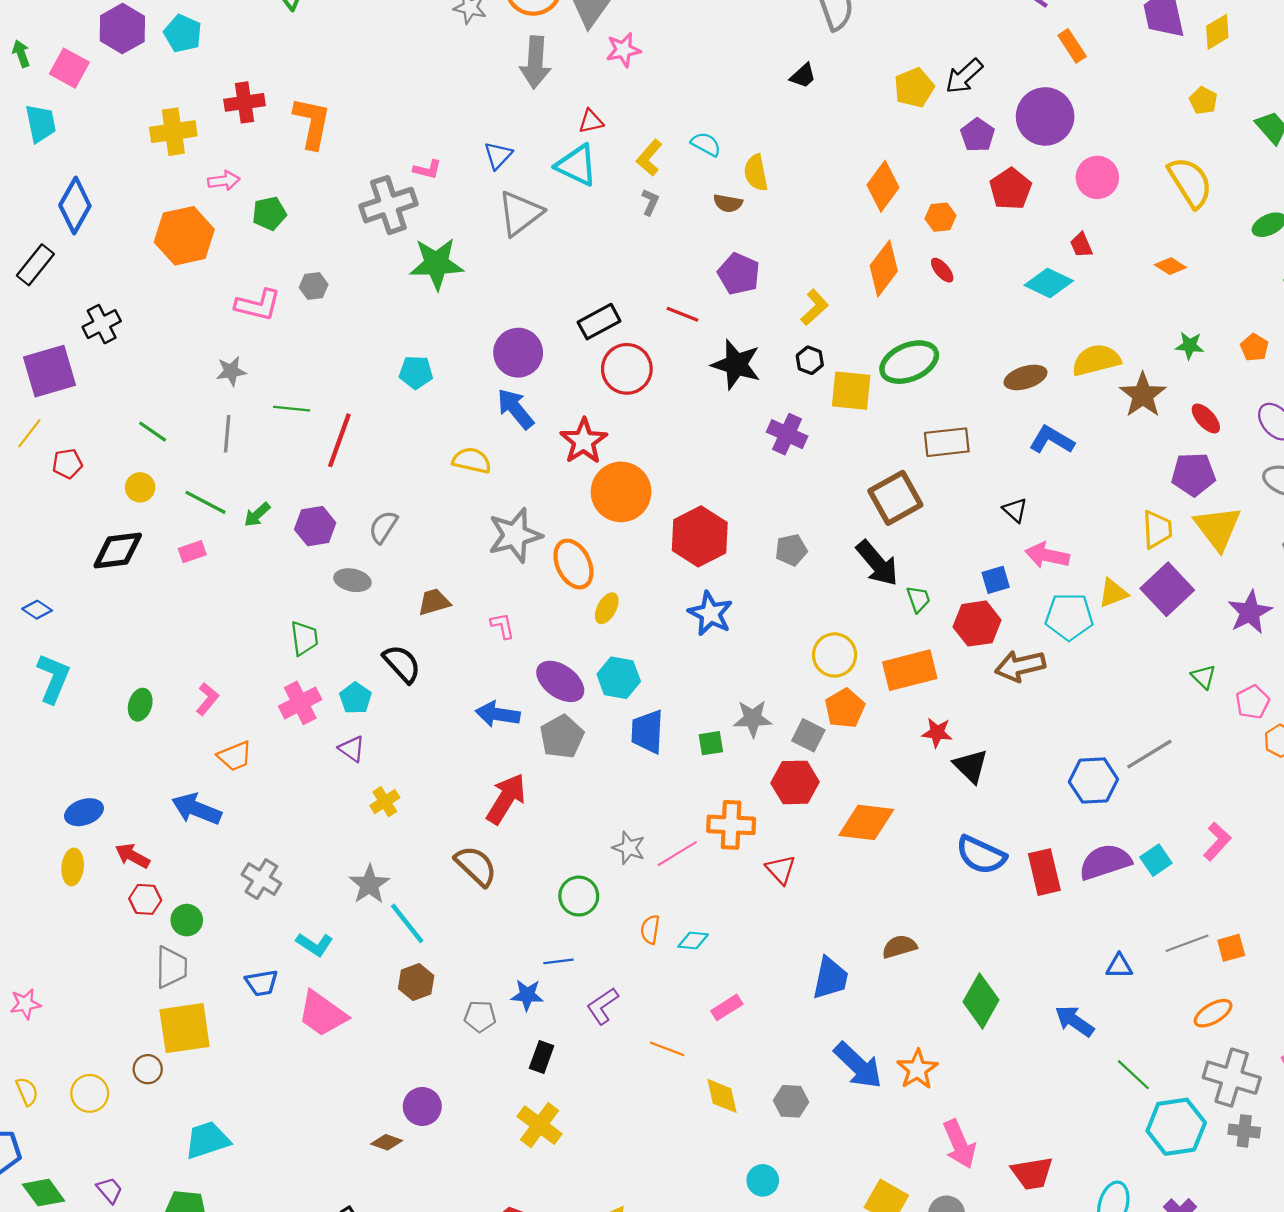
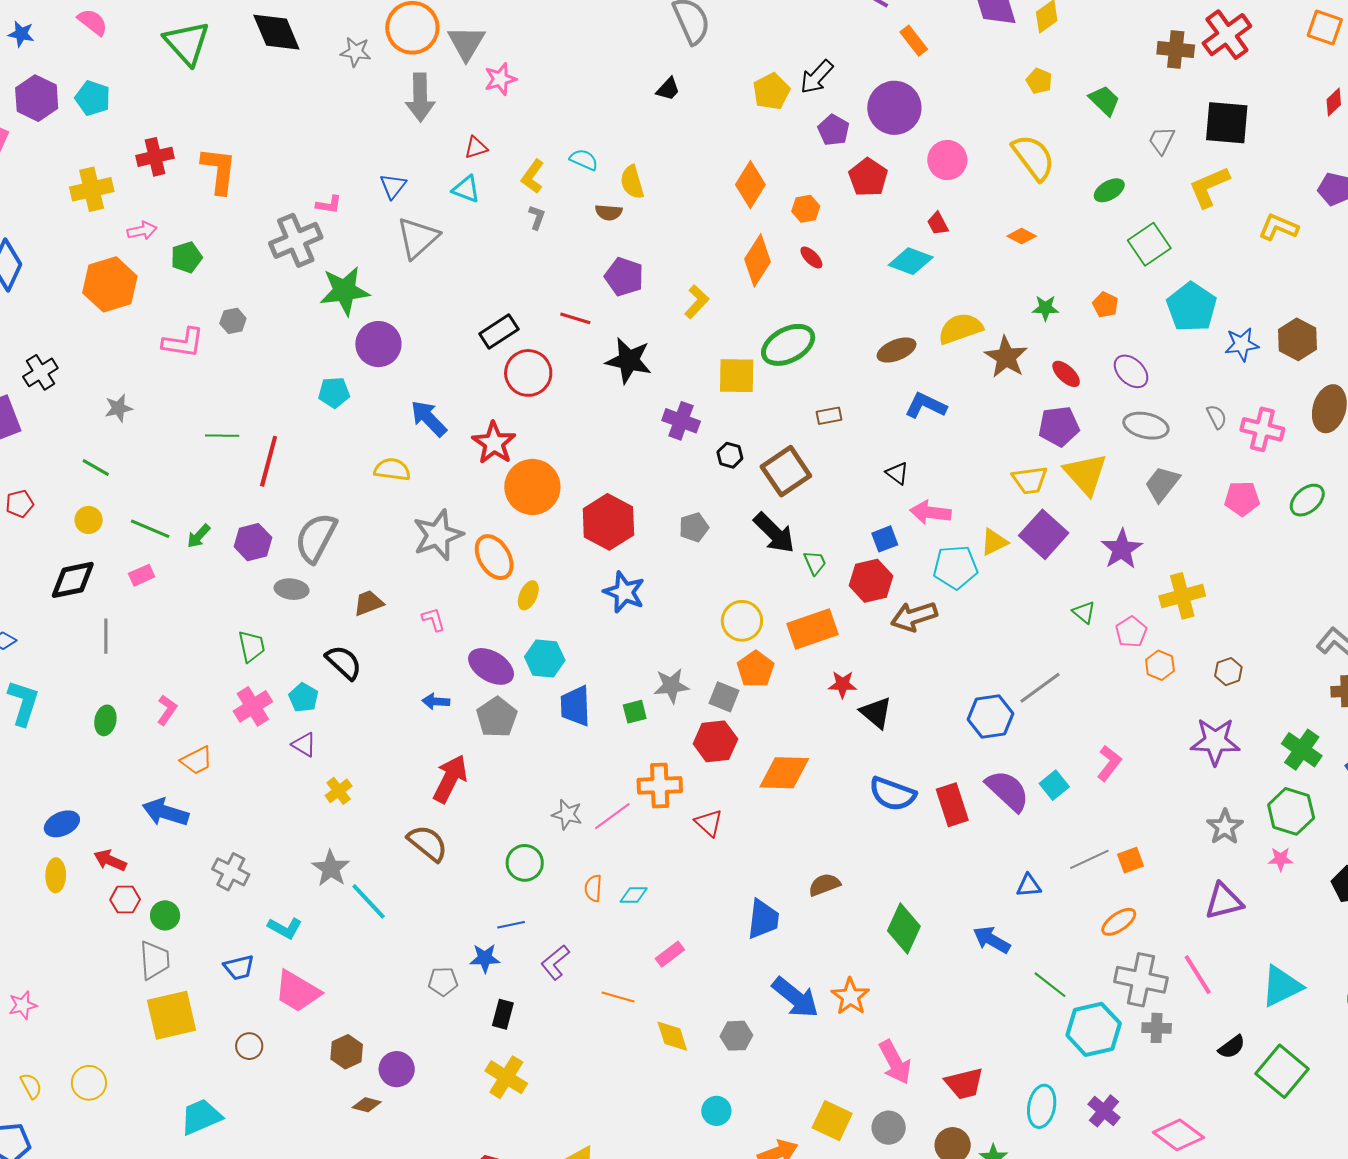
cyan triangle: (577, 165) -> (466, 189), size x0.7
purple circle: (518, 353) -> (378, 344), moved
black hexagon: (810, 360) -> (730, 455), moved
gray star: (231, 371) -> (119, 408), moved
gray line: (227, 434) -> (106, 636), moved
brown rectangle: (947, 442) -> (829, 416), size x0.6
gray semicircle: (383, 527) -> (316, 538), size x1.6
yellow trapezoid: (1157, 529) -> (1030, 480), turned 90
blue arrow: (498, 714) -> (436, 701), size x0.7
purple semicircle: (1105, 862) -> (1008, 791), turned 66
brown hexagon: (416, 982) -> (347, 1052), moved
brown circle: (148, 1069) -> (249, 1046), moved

※

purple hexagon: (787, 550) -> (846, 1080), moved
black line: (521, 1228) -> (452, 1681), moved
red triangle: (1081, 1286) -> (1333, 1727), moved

※

Work instructions: Above are the records; from them, give again exactly the lines from the one containing "cyan triangle: (577, 165)" through the one containing "blue arrow: (498, 714)", both included.

Task solution:
cyan triangle: (577, 165) -> (466, 189), size x0.7
purple circle: (518, 353) -> (378, 344), moved
black hexagon: (810, 360) -> (730, 455), moved
gray star: (231, 371) -> (119, 408), moved
gray line: (227, 434) -> (106, 636), moved
brown rectangle: (947, 442) -> (829, 416), size x0.6
gray semicircle: (383, 527) -> (316, 538), size x1.6
yellow trapezoid: (1157, 529) -> (1030, 480), turned 90
blue arrow: (498, 714) -> (436, 701), size x0.7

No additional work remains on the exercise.